[Records excerpted from a collection]
-- Opening Marker --
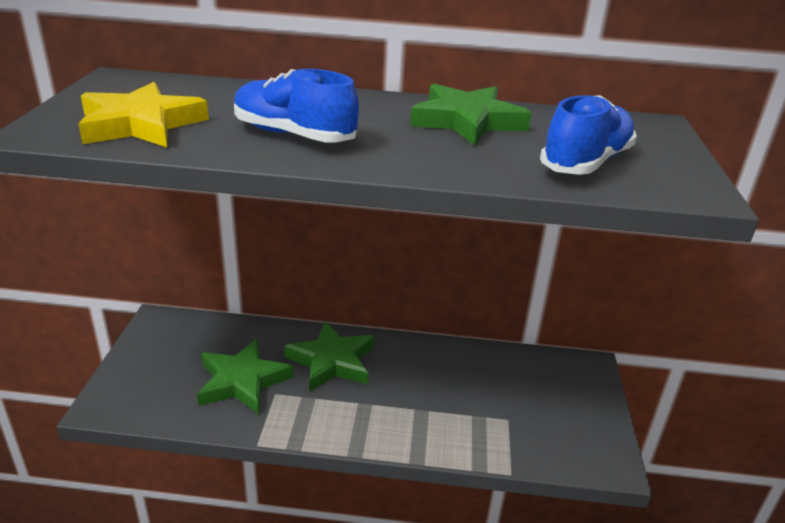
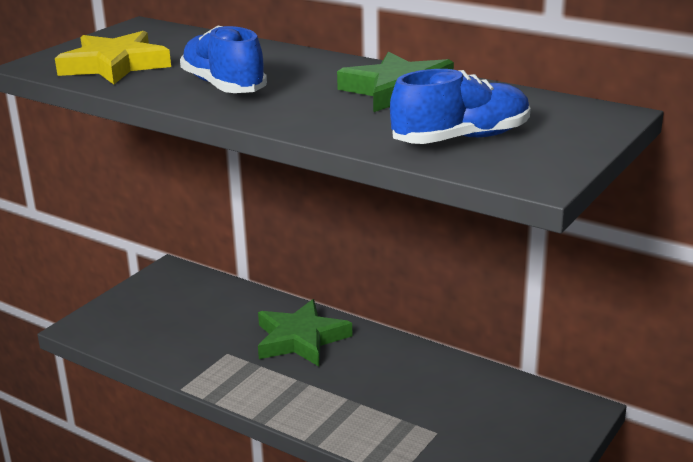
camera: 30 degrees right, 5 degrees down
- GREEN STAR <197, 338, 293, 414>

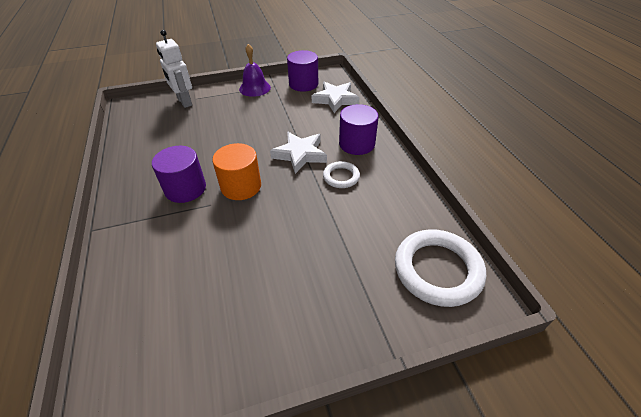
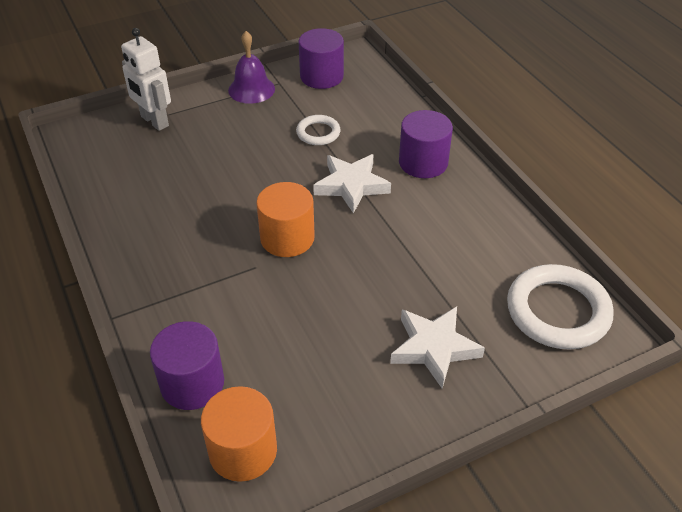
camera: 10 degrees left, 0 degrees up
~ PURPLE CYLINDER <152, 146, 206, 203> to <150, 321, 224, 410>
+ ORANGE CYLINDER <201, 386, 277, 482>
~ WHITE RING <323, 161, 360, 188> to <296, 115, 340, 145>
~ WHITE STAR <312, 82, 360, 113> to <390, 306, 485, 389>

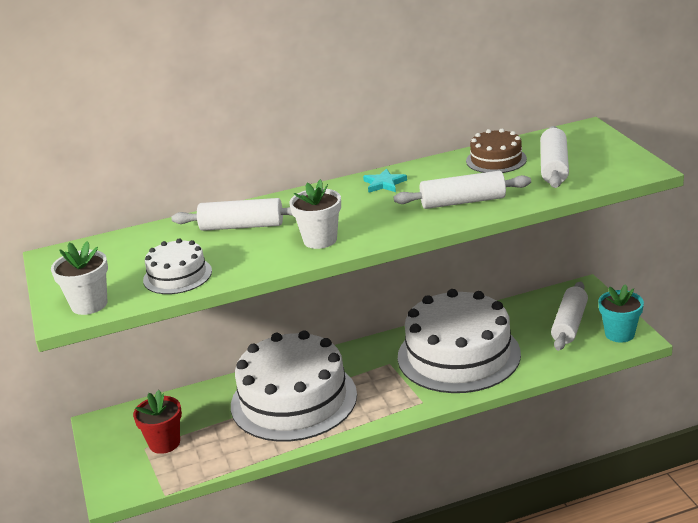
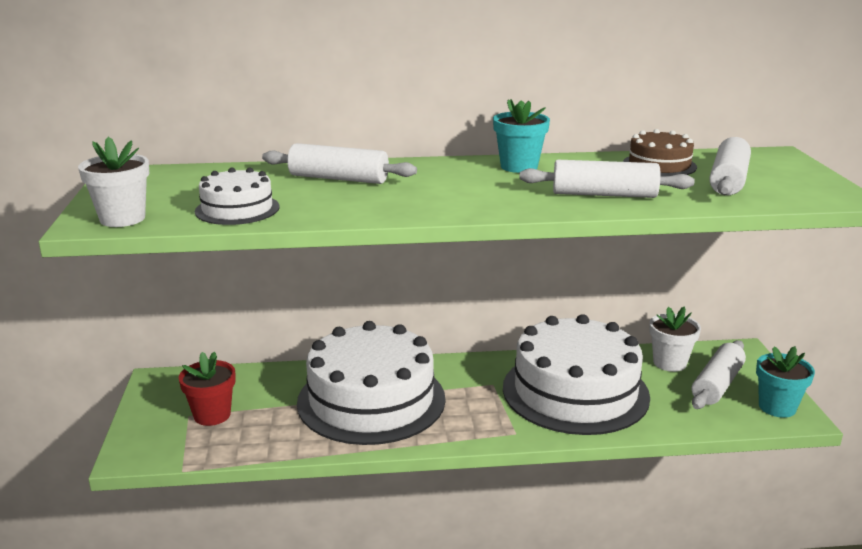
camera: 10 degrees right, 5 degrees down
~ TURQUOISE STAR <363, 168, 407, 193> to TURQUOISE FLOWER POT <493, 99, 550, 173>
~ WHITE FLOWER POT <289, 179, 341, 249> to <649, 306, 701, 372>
-- Closing Marker --
Search the entries for the string "down". Copy every line that has it.

◆ Your solution
camera: 30 degrees right, 5 degrees down
camera: 10 degrees right, 5 degrees down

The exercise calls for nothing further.